TASK DESCRIPTION: Copy out the records below line for line without changing anything, and leave out the picture lines.

:::::

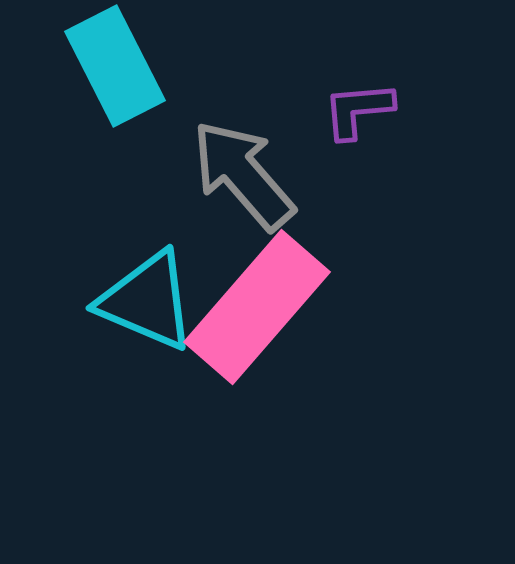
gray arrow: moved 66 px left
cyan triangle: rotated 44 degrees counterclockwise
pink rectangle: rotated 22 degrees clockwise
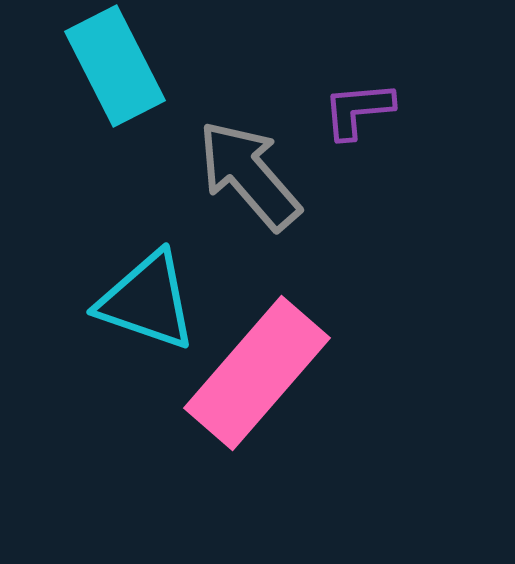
gray arrow: moved 6 px right
cyan triangle: rotated 4 degrees counterclockwise
pink rectangle: moved 66 px down
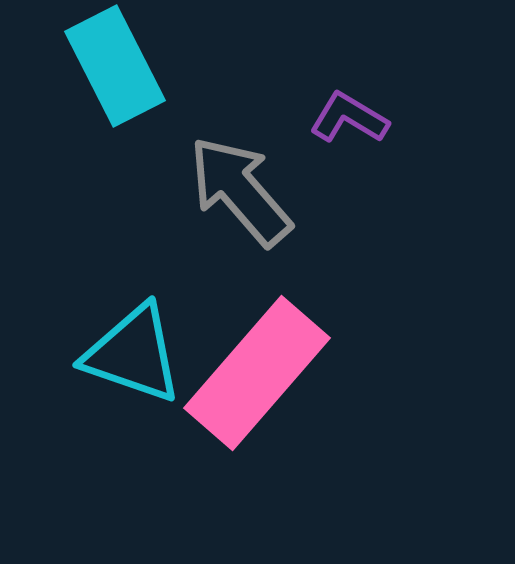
purple L-shape: moved 9 px left, 8 px down; rotated 36 degrees clockwise
gray arrow: moved 9 px left, 16 px down
cyan triangle: moved 14 px left, 53 px down
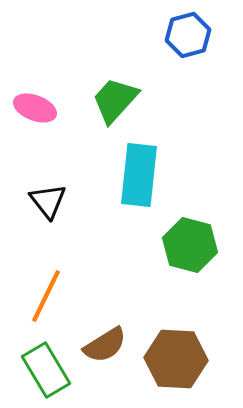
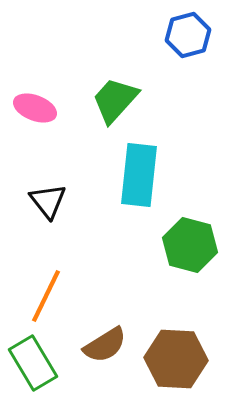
green rectangle: moved 13 px left, 7 px up
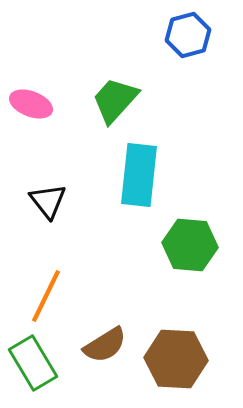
pink ellipse: moved 4 px left, 4 px up
green hexagon: rotated 10 degrees counterclockwise
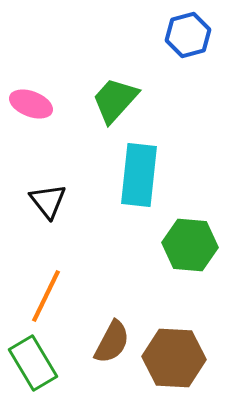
brown semicircle: moved 7 px right, 3 px up; rotated 30 degrees counterclockwise
brown hexagon: moved 2 px left, 1 px up
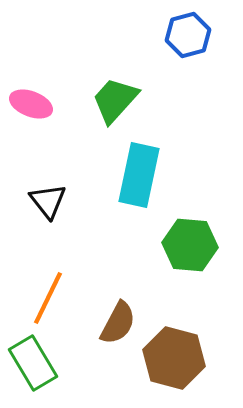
cyan rectangle: rotated 6 degrees clockwise
orange line: moved 2 px right, 2 px down
brown semicircle: moved 6 px right, 19 px up
brown hexagon: rotated 12 degrees clockwise
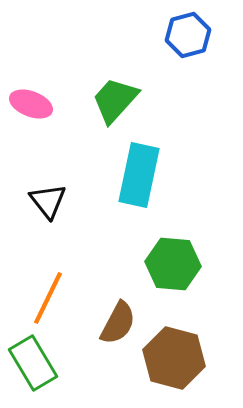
green hexagon: moved 17 px left, 19 px down
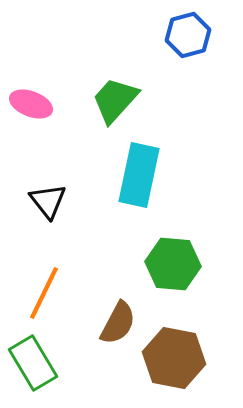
orange line: moved 4 px left, 5 px up
brown hexagon: rotated 4 degrees counterclockwise
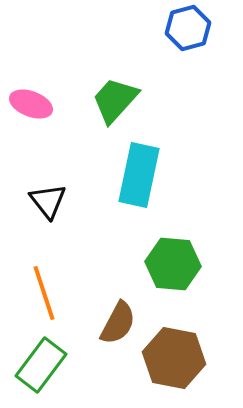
blue hexagon: moved 7 px up
orange line: rotated 44 degrees counterclockwise
green rectangle: moved 8 px right, 2 px down; rotated 68 degrees clockwise
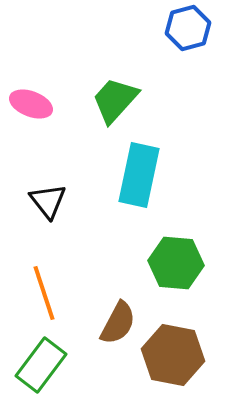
green hexagon: moved 3 px right, 1 px up
brown hexagon: moved 1 px left, 3 px up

:::::

SOLUTION FOR THIS PROBLEM:
gray arrow: moved 66 px left
cyan triangle: rotated 44 degrees counterclockwise
pink rectangle: rotated 22 degrees clockwise
gray arrow: moved 6 px right
cyan triangle: rotated 4 degrees counterclockwise
pink rectangle: moved 66 px down
purple L-shape: moved 9 px left, 8 px down; rotated 36 degrees clockwise
gray arrow: moved 9 px left, 16 px down
cyan triangle: moved 14 px left, 53 px down
green rectangle: moved 13 px left, 7 px up
pink ellipse: moved 4 px left, 4 px up
green hexagon: rotated 10 degrees counterclockwise
brown semicircle: moved 7 px right, 3 px up; rotated 30 degrees counterclockwise
brown hexagon: moved 2 px left, 1 px up
cyan rectangle: rotated 6 degrees clockwise
orange line: moved 2 px right, 2 px down
brown semicircle: moved 6 px right, 19 px up
brown hexagon: rotated 12 degrees clockwise
green hexagon: moved 17 px left, 19 px down
orange line: moved 4 px left, 5 px up
brown hexagon: rotated 4 degrees counterclockwise
blue hexagon: moved 7 px up
orange line: rotated 44 degrees counterclockwise
green rectangle: moved 8 px right, 2 px down; rotated 68 degrees clockwise
green hexagon: moved 3 px right, 1 px up
brown hexagon: moved 1 px left, 3 px up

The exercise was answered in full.